*** EXCERPTED RECORDS ***

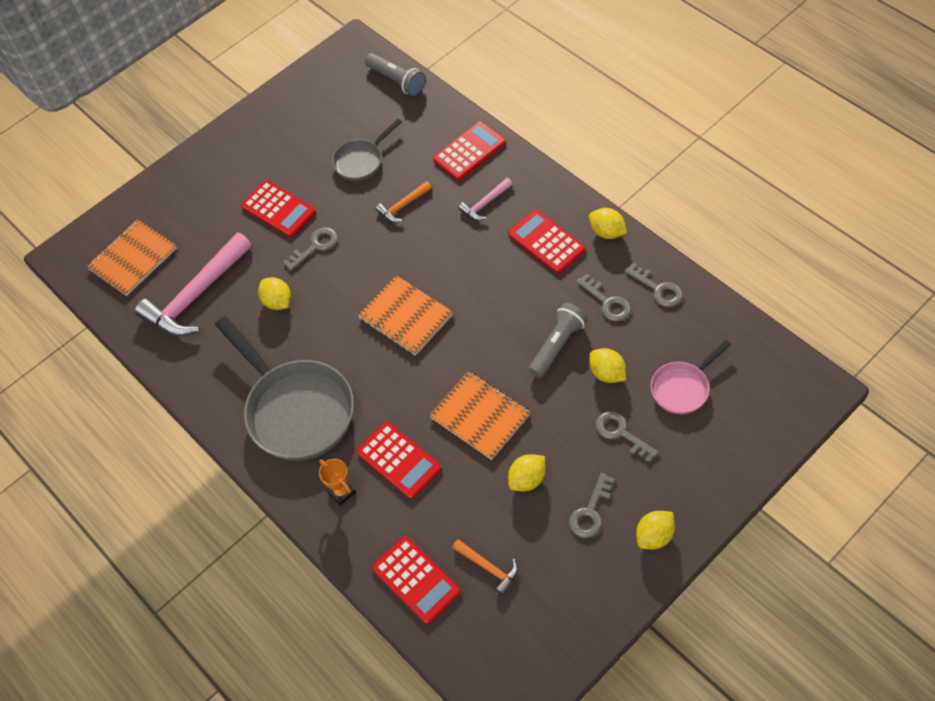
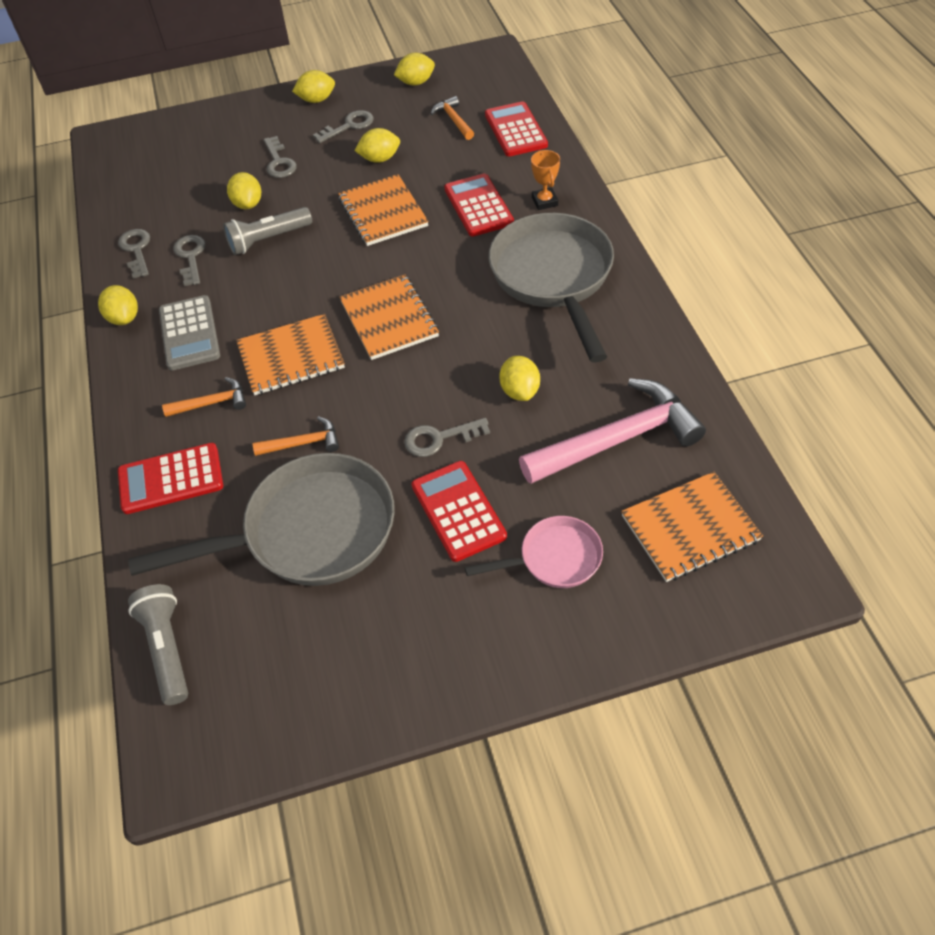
camera: 155 degrees left, 5 degrees down
(361, 161) = (309, 532): grey pan -> grey pan, size x1.92
(456, 257) = (291, 357): none -> orange notebook
(485, 204) = (212, 403): pink hammer -> orange hammer
(546, 242) = (189, 333): red calculator -> grey calculator
(567, 612) = (416, 82): none -> yellow lemon
(683, 388) = (200, 173): pink pan -> pink pan (554, 558)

*** End of EXCERPTED RECORDS ***

JOB ITEM:
Set down exactly, and only, the lines from the one containing "(485, 204) = (212, 403): pink" to the final line of the data.

ANSWER FOR THE TASK:
(485, 204) = (212, 403): pink hammer -> orange hammer
(546, 242) = (189, 333): red calculator -> grey calculator
(567, 612) = (416, 82): none -> yellow lemon
(683, 388) = (200, 173): pink pan -> pink pan (554, 558)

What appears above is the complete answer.